• [Exercise description]: Your answer must be an exact copy of the data, without any pictures.

○ ○ ○ ○

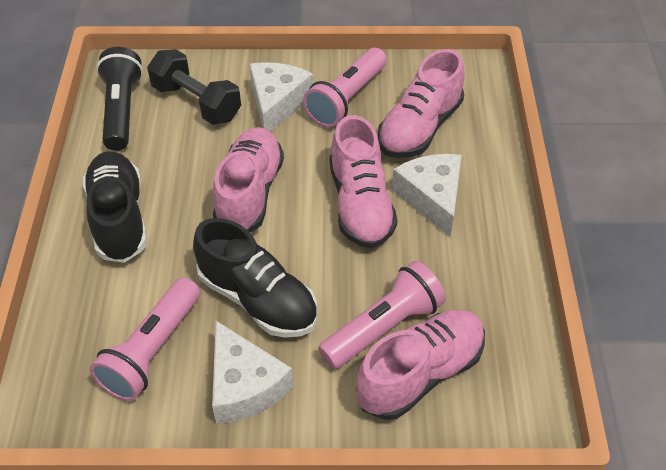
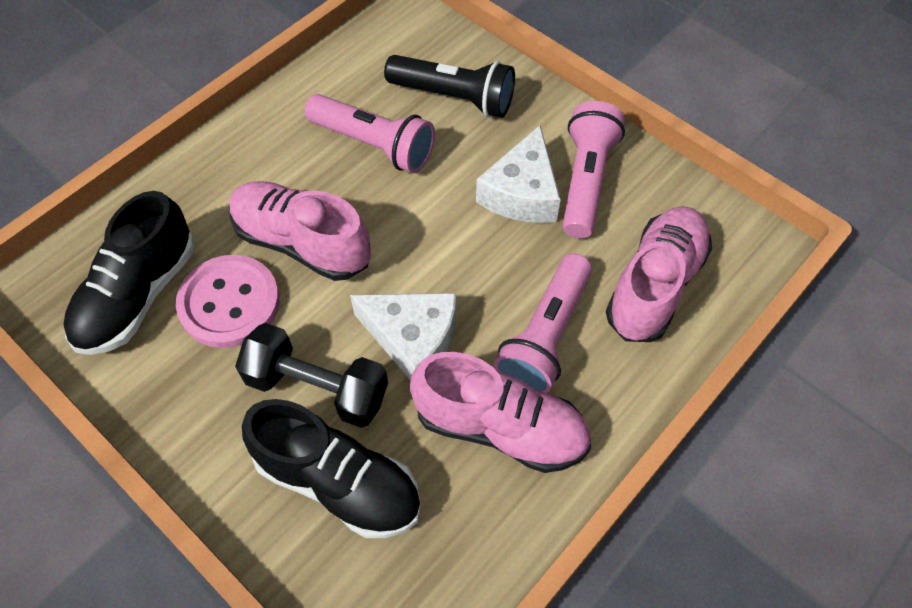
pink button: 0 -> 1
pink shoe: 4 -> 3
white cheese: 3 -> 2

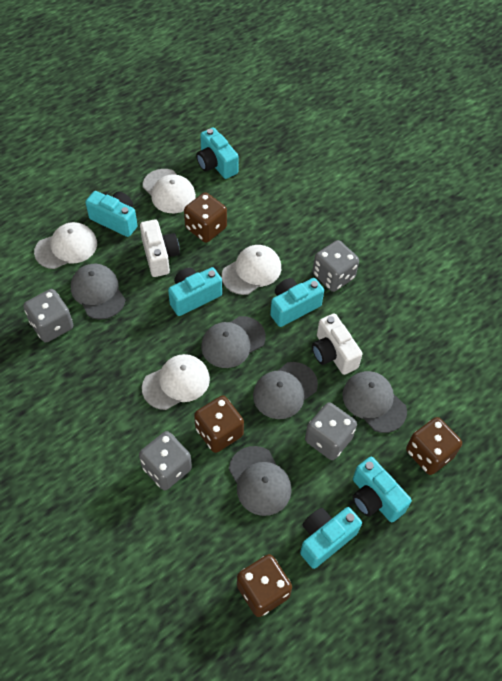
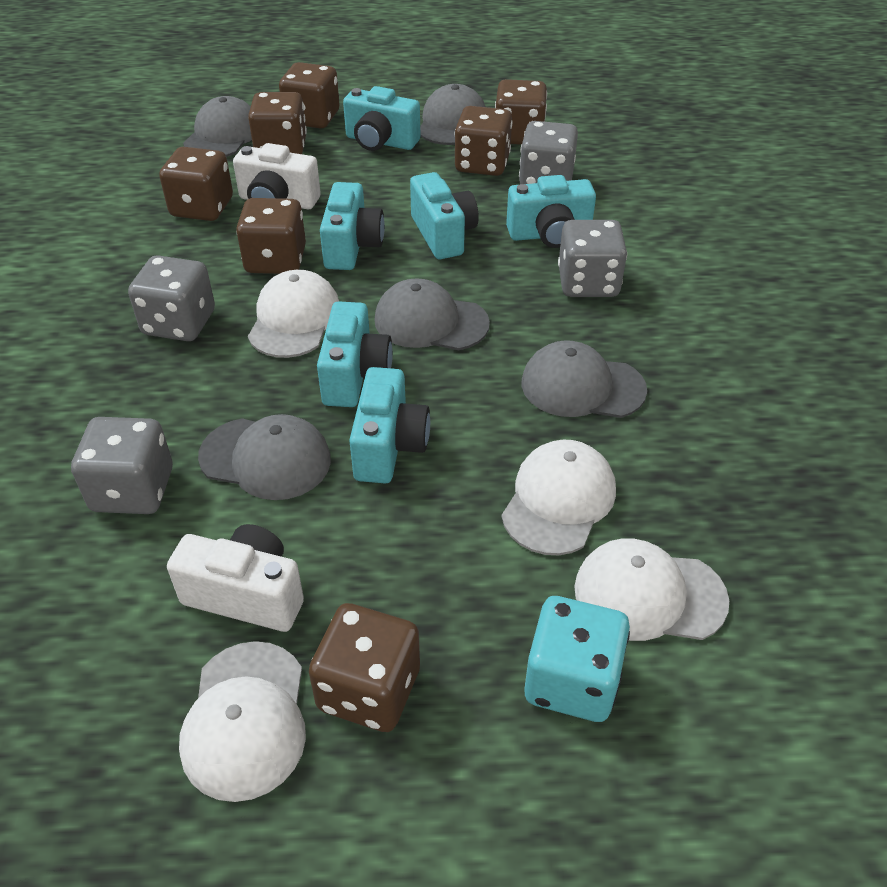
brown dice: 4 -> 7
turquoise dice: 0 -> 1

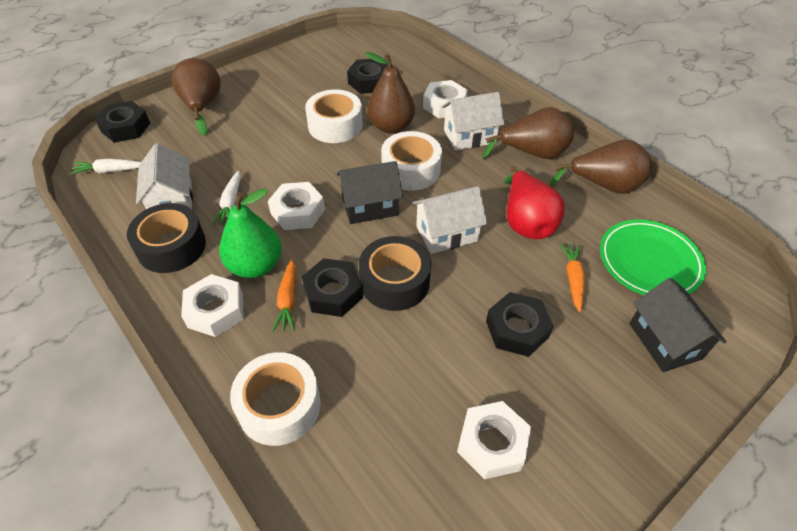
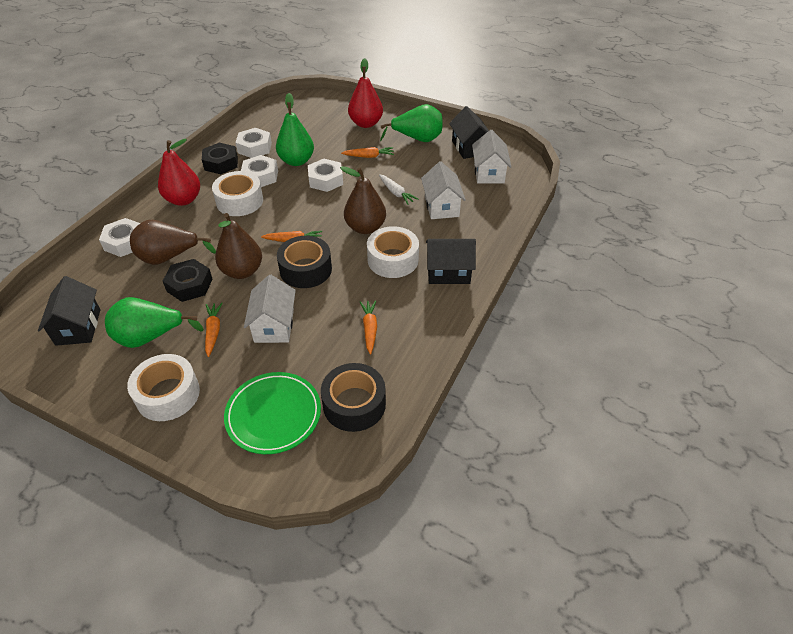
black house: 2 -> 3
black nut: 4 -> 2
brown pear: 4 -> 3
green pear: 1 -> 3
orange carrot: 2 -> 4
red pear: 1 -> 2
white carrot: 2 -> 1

○ ○ ○ ○

• [Result for this task]:
pink button: 0 -> 1
pink shoe: 4 -> 3
white cheese: 3 -> 2

brown dice: 4 -> 7
turquoise dice: 0 -> 1

black house: 2 -> 3
black nut: 4 -> 2
brown pear: 4 -> 3
green pear: 1 -> 3
orange carrot: 2 -> 4
red pear: 1 -> 2
white carrot: 2 -> 1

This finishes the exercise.